------ Data extracts ------

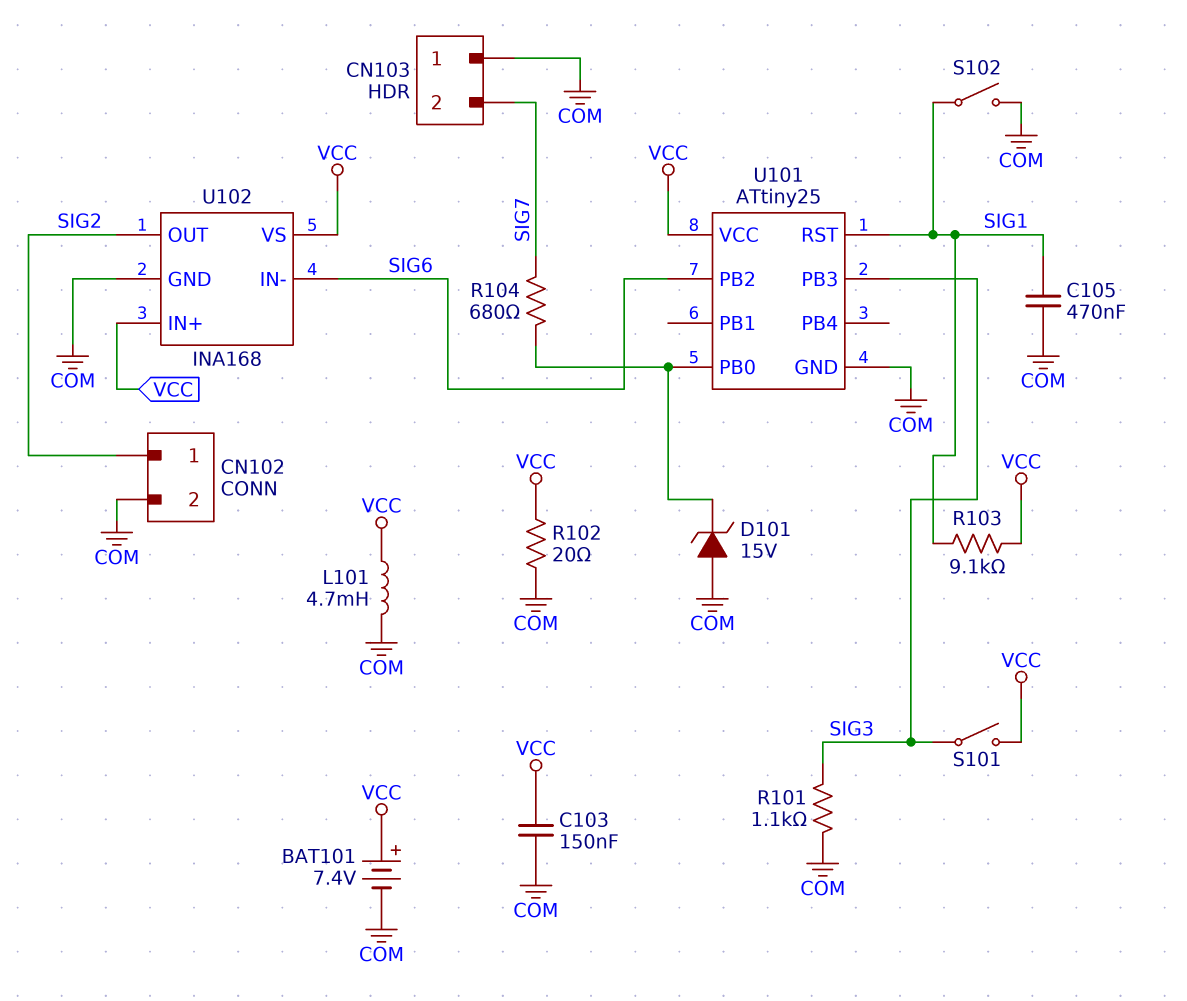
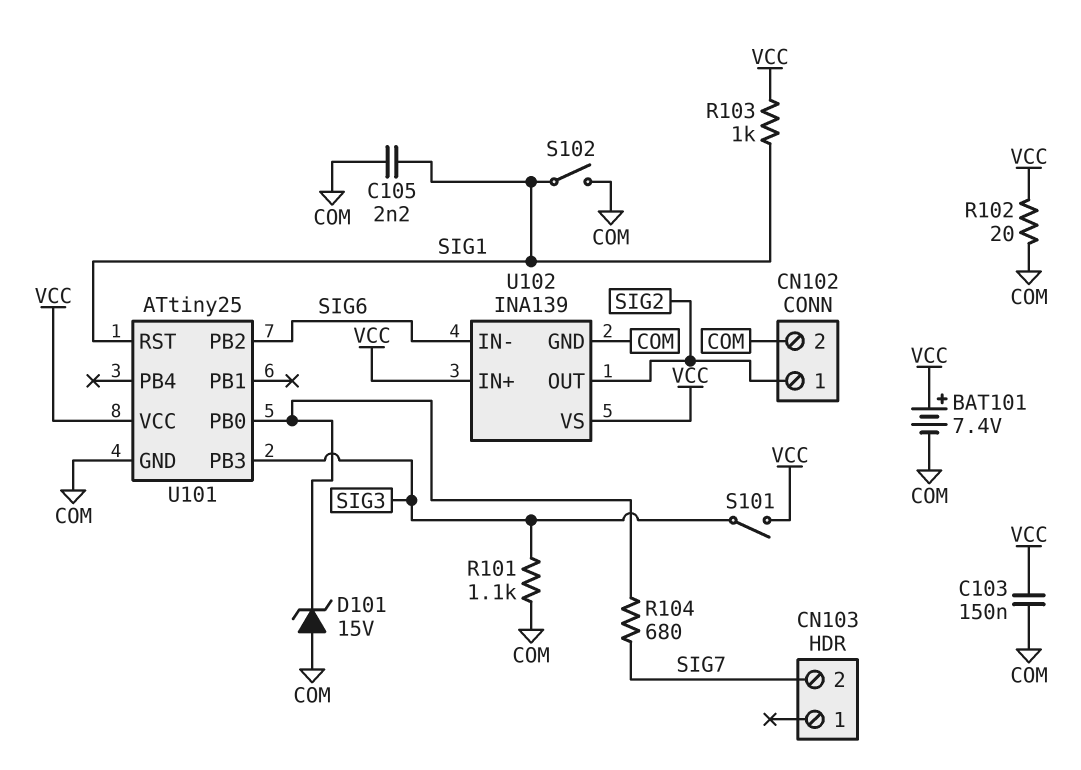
C105: 470nF (COM, SIG1) -> 2.2nF (COM, SIG1)
CN103 pin 1: COM -> none
L101: 4.7mH (COM, VCC) -> none
R103: 9.1k (SIG1, VCC) -> 1k (SIG1, VCC)
U102: INA168 -> INA139

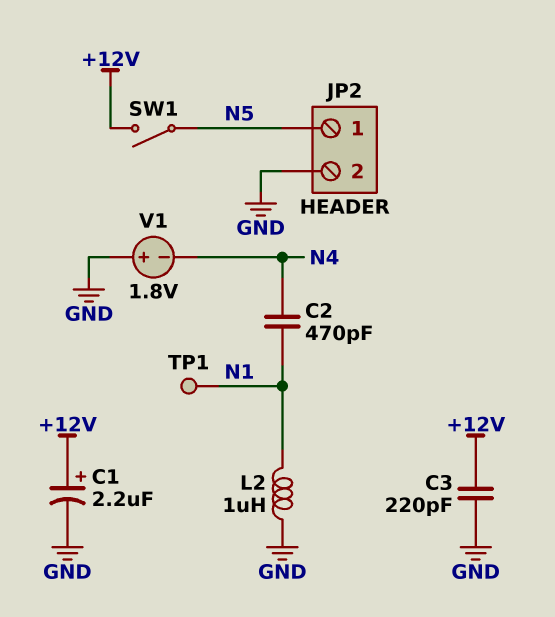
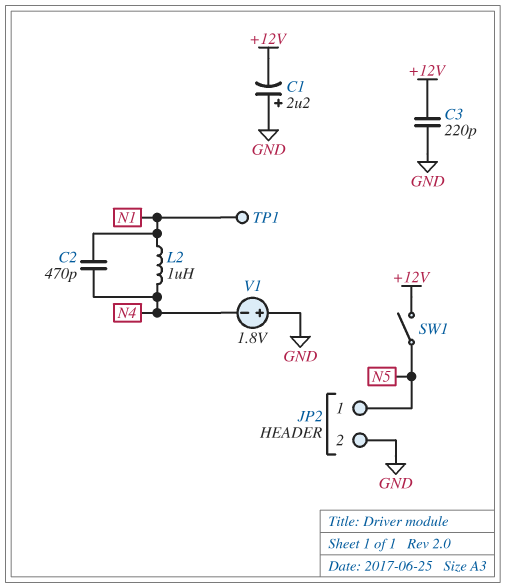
C1: 2.2uF (plus +12V, minus GND) -> 2.2uF (plus GND, minus +12V)
L2: 1uH (GND, N1) -> 1uH (N1, N4)

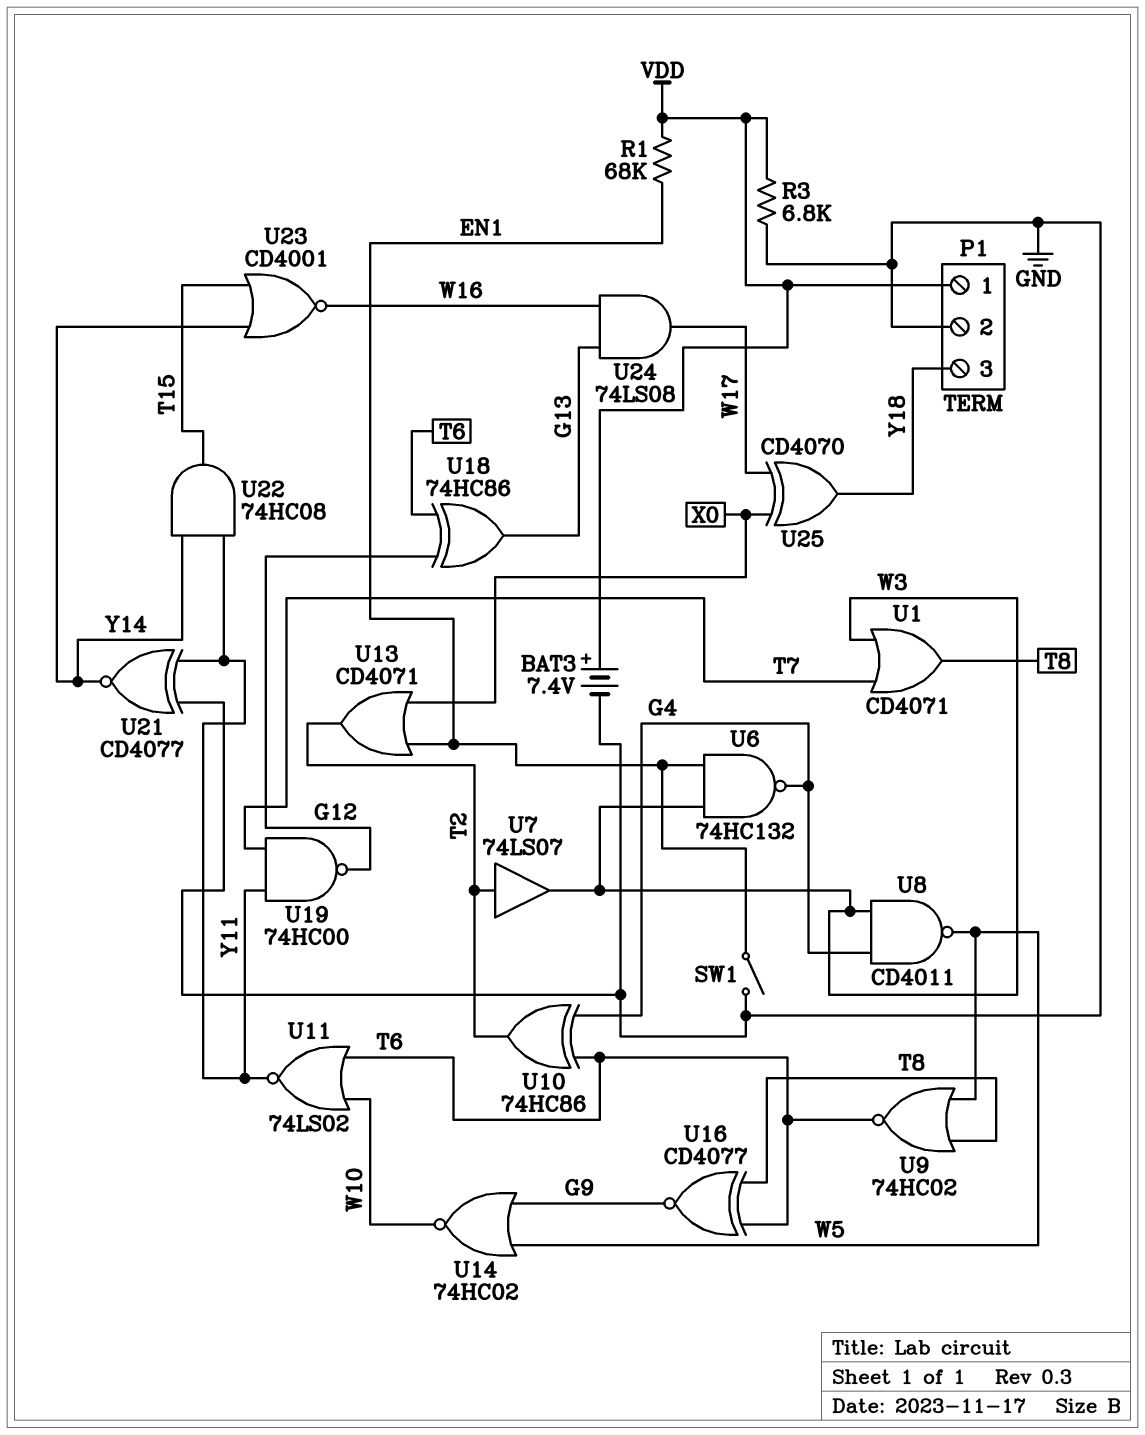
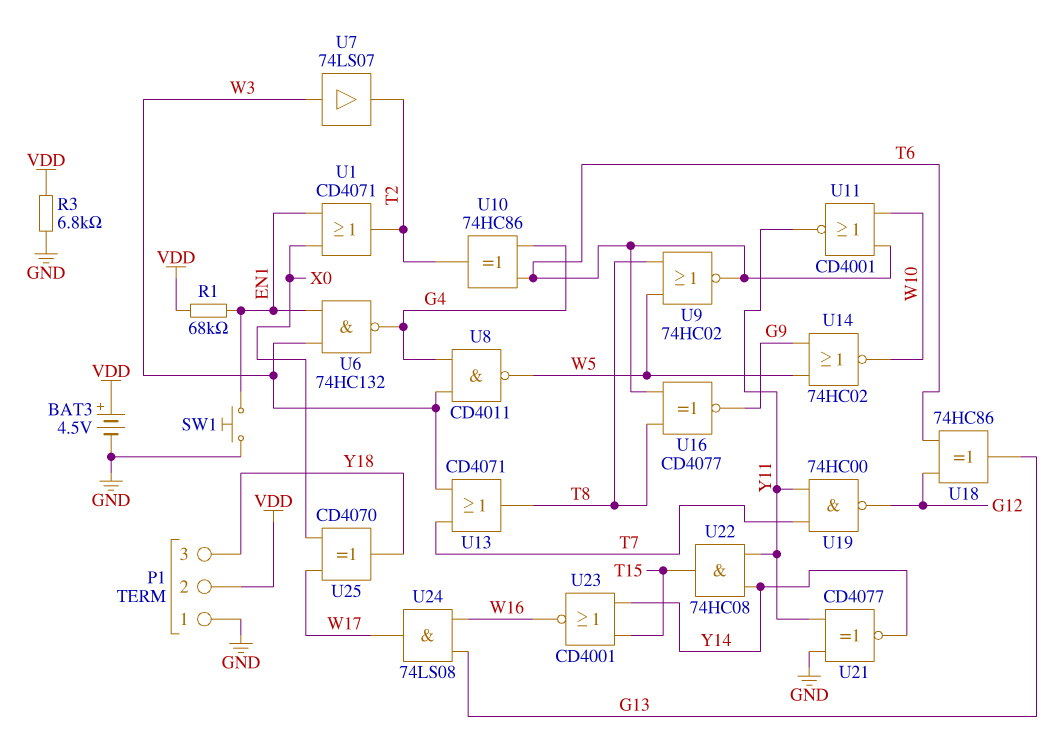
BAT3: 7.4V (plus VDD, minus GND) -> 4.5V (plus VDD, minus GND)
P1 pin 1: VDD -> GND
P1 pin 2: GND -> VDD
SW1: switch (EN1, GND) -> button (EN1, GND)
U1: OR CD4071 (in T7, in W3, out T8) -> OR CD4071 (in EN1, in X0, out T2)
U7: buffer 74LS07 (in T2, out W3) -> buffer 74LS07 (in W3, out T2)
U11: NOR 74LS02 (in T6, in W10, out Y11) -> NOR CD4001 (in T6, in W10, out Y11)
U13: OR CD4071 (in EN1, in X0, out T2) -> OR CD4071 (in T7, in W3, out T8)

------

*About this exercise*: I'd like the lines above repeated exactly, from the one that contains "R103: 9.1k (SIG1, VCC) -> 1k (SIG1, VCC)" through the one that contains "P1 pin 2: GND -> VDD", with no pictures.

*Answer to the exercise*:
R103: 9.1k (SIG1, VCC) -> 1k (SIG1, VCC)
U102: INA168 -> INA139

C1: 2.2uF (plus +12V, minus GND) -> 2.2uF (plus GND, minus +12V)
L2: 1uH (GND, N1) -> 1uH (N1, N4)

BAT3: 7.4V (plus VDD, minus GND) -> 4.5V (plus VDD, minus GND)
P1 pin 1: VDD -> GND
P1 pin 2: GND -> VDD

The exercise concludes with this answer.